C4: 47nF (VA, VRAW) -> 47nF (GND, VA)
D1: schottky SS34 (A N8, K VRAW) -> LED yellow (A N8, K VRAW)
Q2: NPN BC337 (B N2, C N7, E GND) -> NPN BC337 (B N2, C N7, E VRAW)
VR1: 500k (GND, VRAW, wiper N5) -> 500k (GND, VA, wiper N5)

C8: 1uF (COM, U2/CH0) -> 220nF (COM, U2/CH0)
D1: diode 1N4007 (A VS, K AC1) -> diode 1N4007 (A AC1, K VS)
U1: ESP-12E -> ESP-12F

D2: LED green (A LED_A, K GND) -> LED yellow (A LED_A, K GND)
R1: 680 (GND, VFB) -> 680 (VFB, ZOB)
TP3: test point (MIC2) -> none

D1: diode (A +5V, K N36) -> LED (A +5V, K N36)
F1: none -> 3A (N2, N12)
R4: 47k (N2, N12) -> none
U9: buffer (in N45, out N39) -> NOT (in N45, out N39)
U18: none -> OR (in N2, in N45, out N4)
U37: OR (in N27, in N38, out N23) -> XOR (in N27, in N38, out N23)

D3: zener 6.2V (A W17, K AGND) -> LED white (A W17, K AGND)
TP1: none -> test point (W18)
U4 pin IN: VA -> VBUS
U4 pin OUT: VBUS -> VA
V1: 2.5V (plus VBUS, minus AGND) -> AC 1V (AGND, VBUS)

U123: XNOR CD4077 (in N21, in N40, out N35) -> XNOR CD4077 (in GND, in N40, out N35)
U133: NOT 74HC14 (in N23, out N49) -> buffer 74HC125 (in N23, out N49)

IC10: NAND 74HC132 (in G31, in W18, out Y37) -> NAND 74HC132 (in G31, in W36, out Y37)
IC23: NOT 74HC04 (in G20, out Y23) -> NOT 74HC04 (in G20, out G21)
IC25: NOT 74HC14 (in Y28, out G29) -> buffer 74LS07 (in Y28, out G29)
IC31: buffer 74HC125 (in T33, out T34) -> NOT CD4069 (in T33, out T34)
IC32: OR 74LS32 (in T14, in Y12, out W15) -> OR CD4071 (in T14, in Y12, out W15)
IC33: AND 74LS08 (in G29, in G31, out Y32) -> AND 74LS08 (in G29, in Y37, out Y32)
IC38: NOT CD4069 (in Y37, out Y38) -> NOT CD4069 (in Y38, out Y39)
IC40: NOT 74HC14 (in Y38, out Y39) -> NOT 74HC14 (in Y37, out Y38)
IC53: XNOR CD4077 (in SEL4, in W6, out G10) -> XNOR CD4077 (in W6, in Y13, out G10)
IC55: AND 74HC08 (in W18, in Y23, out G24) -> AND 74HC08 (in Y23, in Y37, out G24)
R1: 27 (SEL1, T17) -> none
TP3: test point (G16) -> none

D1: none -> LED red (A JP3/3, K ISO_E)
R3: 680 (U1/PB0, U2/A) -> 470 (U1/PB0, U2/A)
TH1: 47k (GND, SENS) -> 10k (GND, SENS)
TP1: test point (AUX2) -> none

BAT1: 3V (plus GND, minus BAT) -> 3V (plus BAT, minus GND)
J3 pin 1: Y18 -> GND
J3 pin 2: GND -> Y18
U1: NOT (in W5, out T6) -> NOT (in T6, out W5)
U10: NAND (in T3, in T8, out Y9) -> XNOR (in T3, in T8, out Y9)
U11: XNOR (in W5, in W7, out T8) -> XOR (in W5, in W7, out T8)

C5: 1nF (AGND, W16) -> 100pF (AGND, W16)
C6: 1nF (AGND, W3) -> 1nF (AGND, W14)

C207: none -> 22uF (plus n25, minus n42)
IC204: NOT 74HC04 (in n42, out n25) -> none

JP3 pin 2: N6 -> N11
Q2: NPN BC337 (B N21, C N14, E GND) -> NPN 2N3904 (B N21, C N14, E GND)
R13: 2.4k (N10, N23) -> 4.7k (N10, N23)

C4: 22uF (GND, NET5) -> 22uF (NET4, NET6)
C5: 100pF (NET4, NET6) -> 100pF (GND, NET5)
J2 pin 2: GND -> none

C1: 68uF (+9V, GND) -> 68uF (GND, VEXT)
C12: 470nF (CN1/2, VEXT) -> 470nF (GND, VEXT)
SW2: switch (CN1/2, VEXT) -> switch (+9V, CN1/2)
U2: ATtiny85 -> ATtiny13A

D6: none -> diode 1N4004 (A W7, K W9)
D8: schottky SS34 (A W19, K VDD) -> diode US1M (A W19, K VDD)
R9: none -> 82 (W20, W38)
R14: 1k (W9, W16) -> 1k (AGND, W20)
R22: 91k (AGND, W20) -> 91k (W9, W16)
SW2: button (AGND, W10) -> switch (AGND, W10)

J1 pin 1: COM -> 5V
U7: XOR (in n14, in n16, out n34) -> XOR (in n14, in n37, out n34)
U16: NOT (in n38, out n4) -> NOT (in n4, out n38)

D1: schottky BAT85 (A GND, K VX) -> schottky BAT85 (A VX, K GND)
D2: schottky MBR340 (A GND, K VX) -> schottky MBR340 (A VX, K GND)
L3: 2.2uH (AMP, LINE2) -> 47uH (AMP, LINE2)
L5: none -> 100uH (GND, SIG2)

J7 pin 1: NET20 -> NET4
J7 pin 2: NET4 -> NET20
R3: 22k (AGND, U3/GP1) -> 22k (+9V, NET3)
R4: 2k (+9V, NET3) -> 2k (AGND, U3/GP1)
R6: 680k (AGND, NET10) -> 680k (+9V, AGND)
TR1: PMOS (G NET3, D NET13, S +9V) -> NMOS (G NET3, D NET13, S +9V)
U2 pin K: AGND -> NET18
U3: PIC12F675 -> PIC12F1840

TASK BRIEF
Everything in the material should be repeated exactly as written.

ANSWER BOX
C4: 47nF (VA, VRAW) -> 47nF (GND, VA)
D1: schottky SS34 (A N8, K VRAW) -> LED yellow (A N8, K VRAW)
Q2: NPN BC337 (B N2, C N7, E GND) -> NPN BC337 (B N2, C N7, E VRAW)
VR1: 500k (GND, VRAW, wiper N5) -> 500k (GND, VA, wiper N5)

C8: 1uF (COM, U2/CH0) -> 220nF (COM, U2/CH0)
D1: diode 1N4007 (A VS, K AC1) -> diode 1N4007 (A AC1, K VS)
U1: ESP-12E -> ESP-12F

D2: LED green (A LED_A, K GND) -> LED yellow (A LED_A, K GND)
R1: 680 (GND, VFB) -> 680 (VFB, ZOB)
TP3: test point (MIC2) -> none

D1: diode (A +5V, K N36) -> LED (A +5V, K N36)
F1: none -> 3A (N2, N12)
R4: 47k (N2, N12) -> none
U9: buffer (in N45, out N39) -> NOT (in N45, out N39)
U18: none -> OR (in N2, in N45, out N4)
U37: OR (in N27, in N38, out N23) -> XOR (in N27, in N38, out N23)

D3: zener 6.2V (A W17, K AGND) -> LED white (A W17, K AGND)
TP1: none -> test point (W18)
U4 pin IN: VA -> VBUS
U4 pin OUT: VBUS -> VA
V1: 2.5V (plus VBUS, minus AGND) -> AC 1V (AGND, VBUS)

U123: XNOR CD4077 (in N21, in N40, out N35) -> XNOR CD4077 (in GND, in N40, out N35)
U133: NOT 74HC14 (in N23, out N49) -> buffer 74HC125 (in N23, out N49)

IC10: NAND 74HC132 (in G31, in W18, out Y37) -> NAND 74HC132 (in G31, in W36, out Y37)
IC23: NOT 74HC04 (in G20, out Y23) -> NOT 74HC04 (in G20, out G21)
IC25: NOT 74HC14 (in Y28, out G29) -> buffer 74LS07 (in Y28, out G29)
IC31: buffer 74HC125 (in T33, out T34) -> NOT CD4069 (in T33, out T34)
IC32: OR 74LS32 (in T14, in Y12, out W15) -> OR CD4071 (in T14, in Y12, out W15)
IC33: AND 74LS08 (in G29, in G31, out Y32) -> AND 74LS08 (in G29, in Y37, out Y32)
IC38: NOT CD4069 (in Y37, out Y38) -> NOT CD4069 (in Y38, out Y39)
IC40: NOT 74HC14 (in Y38, out Y39) -> NOT 74HC14 (in Y37, out Y38)
IC53: XNOR CD4077 (in SEL4, in W6, out G10) -> XNOR CD4077 (in W6, in Y13, out G10)
IC55: AND 74HC08 (in W18, in Y23, out G24) -> AND 74HC08 (in Y23, in Y37, out G24)
R1: 27 (SEL1, T17) -> none
TP3: test point (G16) -> none

D1: none -> LED red (A JP3/3, K ISO_E)
R3: 680 (U1/PB0, U2/A) -> 470 (U1/PB0, U2/A)
TH1: 47k (GND, SENS) -> 10k (GND, SENS)
TP1: test point (AUX2) -> none

BAT1: 3V (plus GND, minus BAT) -> 3V (plus BAT, minus GND)
J3 pin 1: Y18 -> GND
J3 pin 2: GND -> Y18
U1: NOT (in W5, out T6) -> NOT (in T6, out W5)
U10: NAND (in T3, in T8, out Y9) -> XNOR (in T3, in T8, out Y9)
U11: XNOR (in W5, in W7, out T8) -> XOR (in W5, in W7, out T8)

C5: 1nF (AGND, W16) -> 100pF (AGND, W16)
C6: 1nF (AGND, W3) -> 1nF (AGND, W14)

C207: none -> 22uF (plus n25, minus n42)
IC204: NOT 74HC04 (in n42, out n25) -> none

JP3 pin 2: N6 -> N11
Q2: NPN BC337 (B N21, C N14, E GND) -> NPN 2N3904 (B N21, C N14, E GND)
R13: 2.4k (N10, N23) -> 4.7k (N10, N23)

C4: 22uF (GND, NET5) -> 22uF (NET4, NET6)
C5: 100pF (NET4, NET6) -> 100pF (GND, NET5)
J2 pin 2: GND -> none

C1: 68uF (+9V, GND) -> 68uF (GND, VEXT)
C12: 470nF (CN1/2, VEXT) -> 470nF (GND, VEXT)
SW2: switch (CN1/2, VEXT) -> switch (+9V, CN1/2)
U2: ATtiny85 -> ATtiny13A

D6: none -> diode 1N4004 (A W7, K W9)
D8: schottky SS34 (A W19, K VDD) -> diode US1M (A W19, K VDD)
R9: none -> 82 (W20, W38)
R14: 1k (W9, W16) -> 1k (AGND, W20)
R22: 91k (AGND, W20) -> 91k (W9, W16)
SW2: button (AGND, W10) -> switch (AGND, W10)

J1 pin 1: COM -> 5V
U7: XOR (in n14, in n16, out n34) -> XOR (in n14, in n37, out n34)
U16: NOT (in n38, out n4) -> NOT (in n4, out n38)

D1: schottky BAT85 (A GND, K VX) -> schottky BAT85 (A VX, K GND)
D2: schottky MBR340 (A GND, K VX) -> schottky MBR340 (A VX, K GND)
L3: 2.2uH (AMP, LINE2) -> 47uH (AMP, LINE2)
L5: none -> 100uH (GND, SIG2)

J7 pin 1: NET20 -> NET4
J7 pin 2: NET4 -> NET20
R3: 22k (AGND, U3/GP1) -> 22k (+9V, NET3)
R4: 2k (+9V, NET3) -> 2k (AGND, U3/GP1)
R6: 680k (AGND, NET10) -> 680k (+9V, AGND)
TR1: PMOS (G NET3, D NET13, S +9V) -> NMOS (G NET3, D NET13, S +9V)
U2 pin K: AGND -> NET18
U3: PIC12F675 -> PIC12F1840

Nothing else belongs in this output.